:: Work order ::
Go over the lines below, and when one contains the word "blue", copy it.

Scene change data
--------------------------------------------------
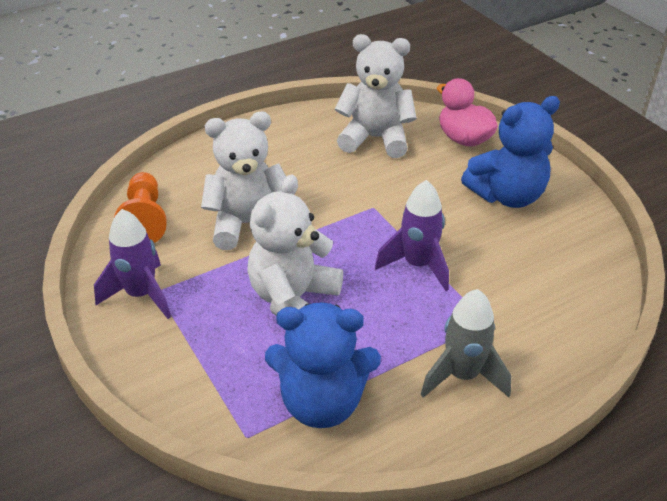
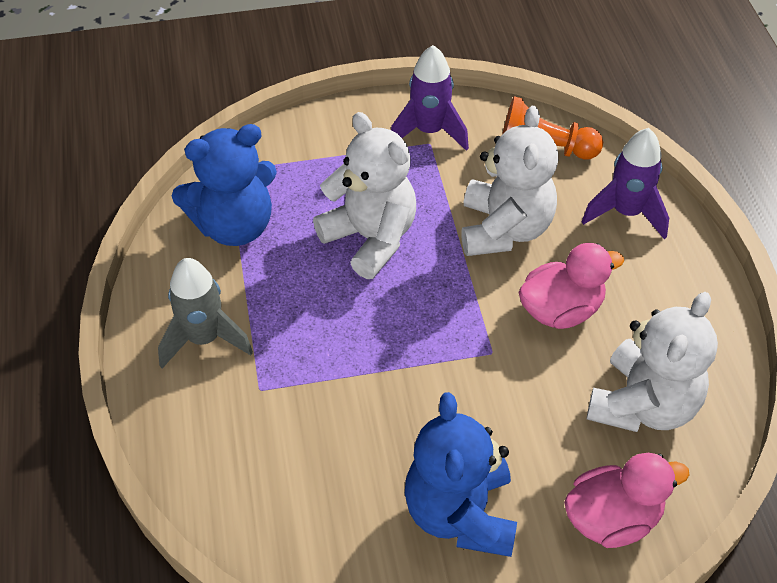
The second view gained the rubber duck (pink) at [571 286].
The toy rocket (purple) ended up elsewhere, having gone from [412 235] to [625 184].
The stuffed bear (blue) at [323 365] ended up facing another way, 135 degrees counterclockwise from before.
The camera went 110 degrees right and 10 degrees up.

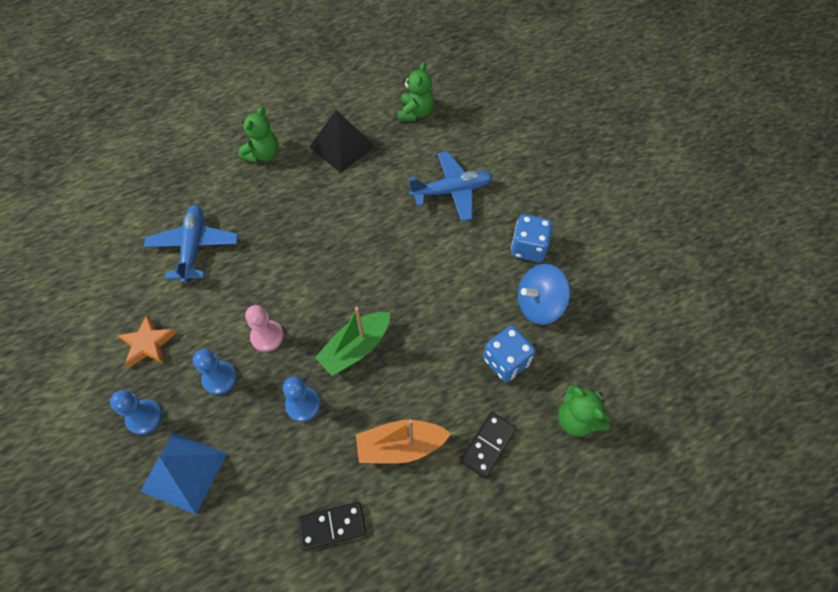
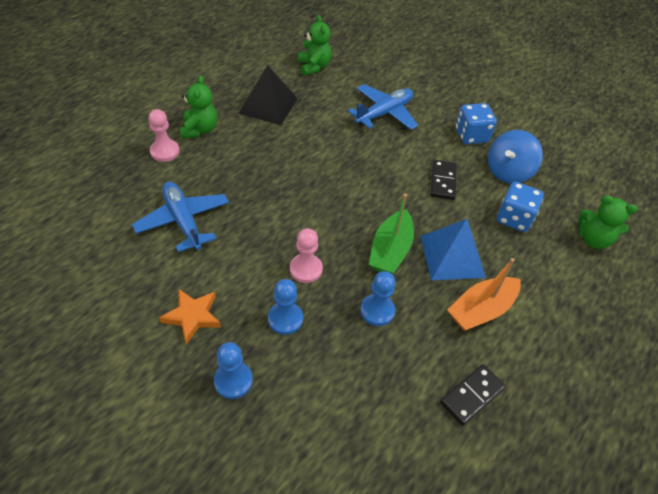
The second view gained the pawn (pink) at [164 135].
The solid pyramid (blue) ended up elsewhere, having gone from [183 474] to [453 249].
The domino piece (black) ended up elsewhere, having gone from [488 445] to [443 180].
The camera went 30 degrees left and 10 degrees down.

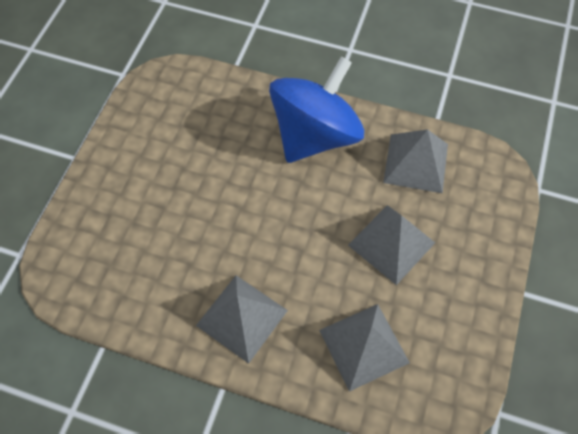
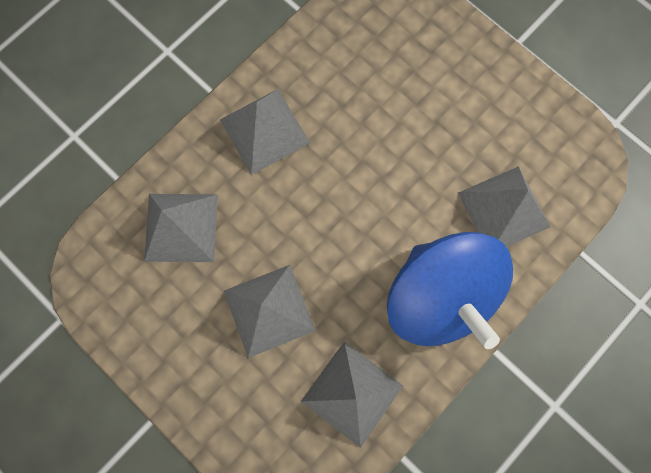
The second view gained the solid pyramid (ash-grey) at [504 206].
The camera went 115 degrees right and 15 degrees up.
--------------------------------------------------
:: Response to this task ::
The stuffed bear (blue) at [323 365] ended up facing another way, 135 degrees counterclockwise from before.
The solid pyramid (blue) ended up elsewhere, having gone from [183 474] to [453 249].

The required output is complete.